## Try it
Say how many of the lines below include the word "cyan", and write nothing else.

## Excerpted data
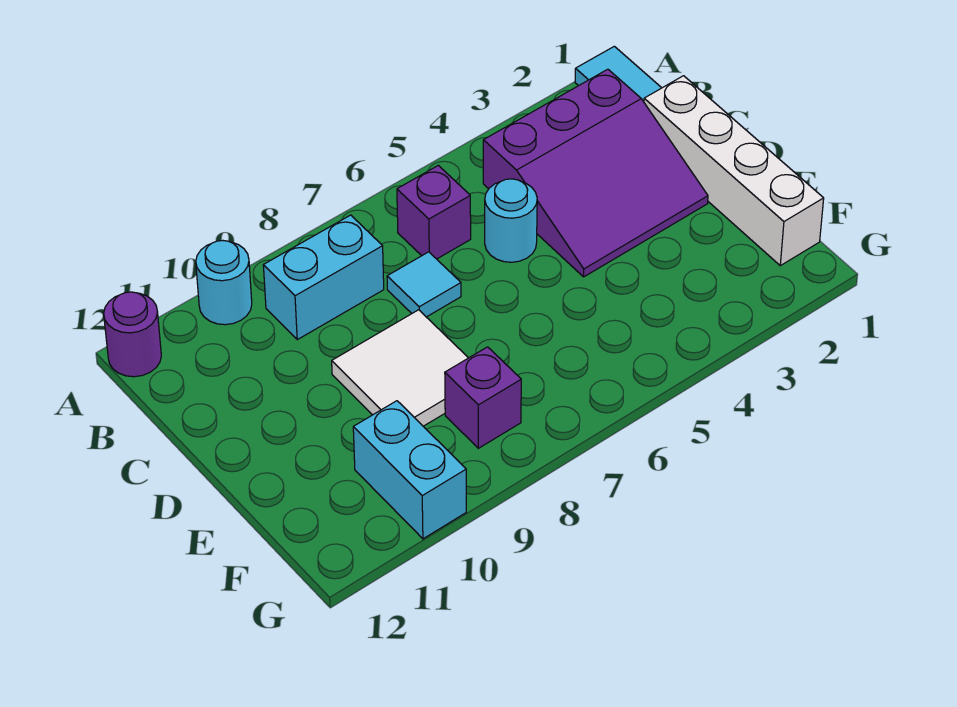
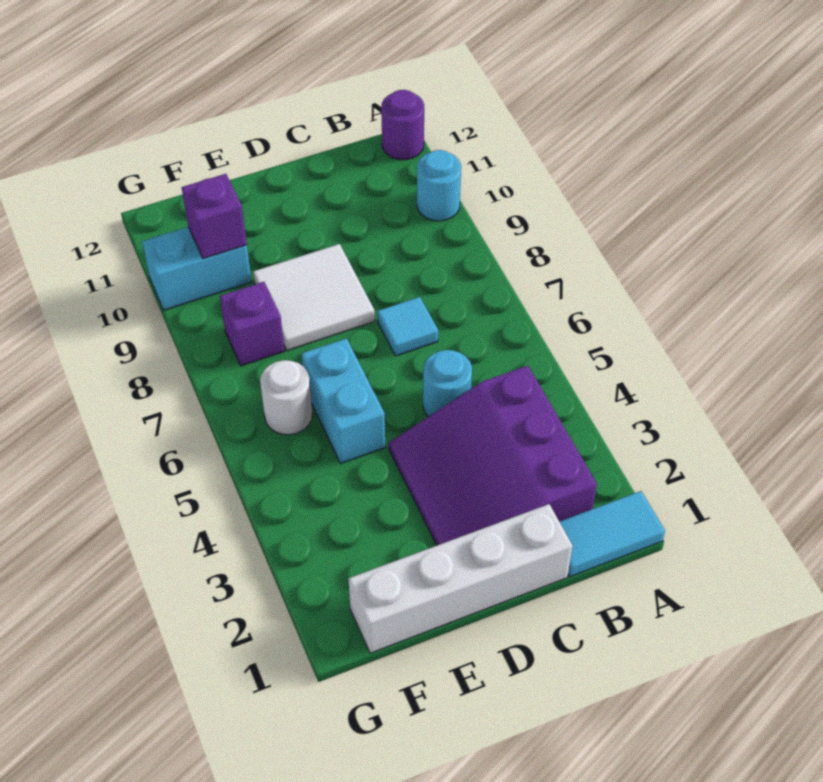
purple brick B6 level 1 -> purple brick F10 level 2
cyan brick B8:B9 level 1 -> cyan brick E5:E6 level 1
none -> white round brick F6 level 1

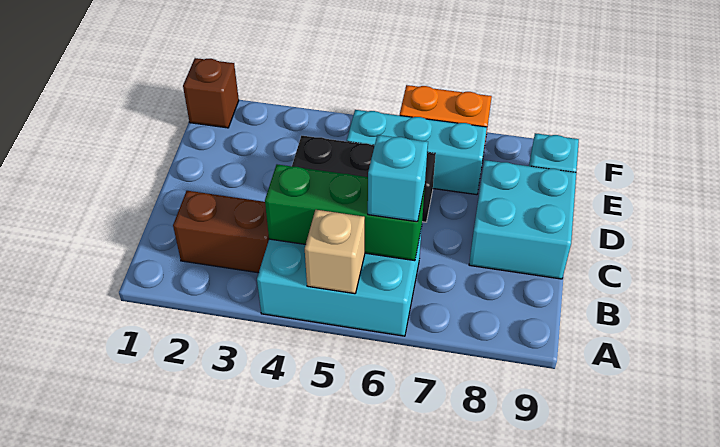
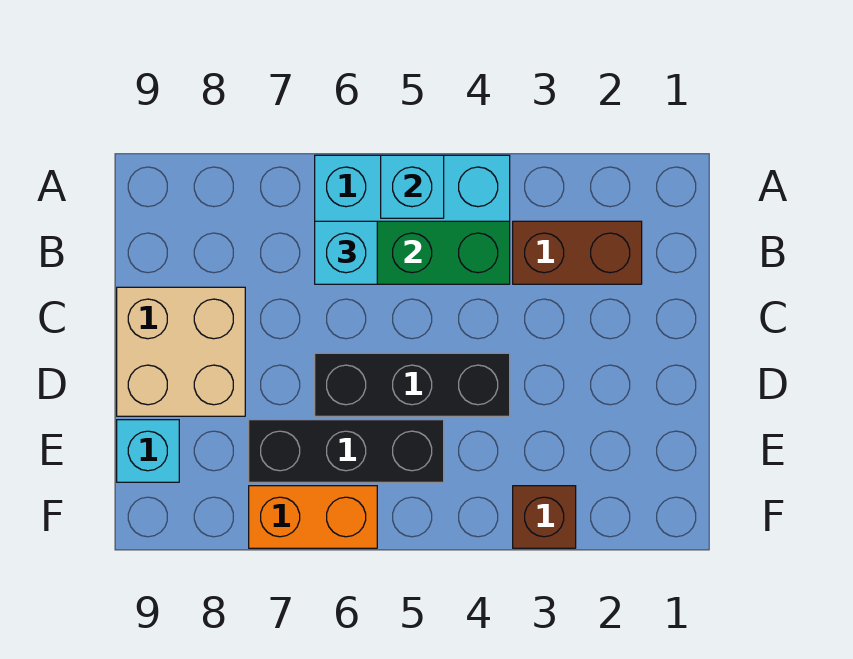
tan brick A5 level 2 -> cyan brick A5 level 2
cyan brick C8:D9 level 1 -> tan brick C8:D9 level 1
cyan brick E5:E7 level 1 -> black brick E5:E7 level 1
brown brick F1 level 1 -> brown brick F3 level 1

## Task response
4